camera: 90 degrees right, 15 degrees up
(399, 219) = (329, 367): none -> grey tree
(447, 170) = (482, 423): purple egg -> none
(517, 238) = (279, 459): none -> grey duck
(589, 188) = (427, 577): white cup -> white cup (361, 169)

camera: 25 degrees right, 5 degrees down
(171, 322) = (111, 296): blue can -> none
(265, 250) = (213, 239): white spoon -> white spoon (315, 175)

━━━━━━━━━━━━━━━━

Task directions:
Write out every record again, exactly as it was written.

Worked solution:
camera: 90 degrees right, 15 degrees up
(399, 219) = (329, 367): none -> grey tree
(447, 170) = (482, 423): purple egg -> none
(517, 238) = (279, 459): none -> grey duck
(589, 188) = (427, 577): white cup -> white cup (361, 169)

camera: 25 degrees right, 5 degrees down
(171, 322) = (111, 296): blue can -> none
(265, 250) = (213, 239): white spoon -> white spoon (315, 175)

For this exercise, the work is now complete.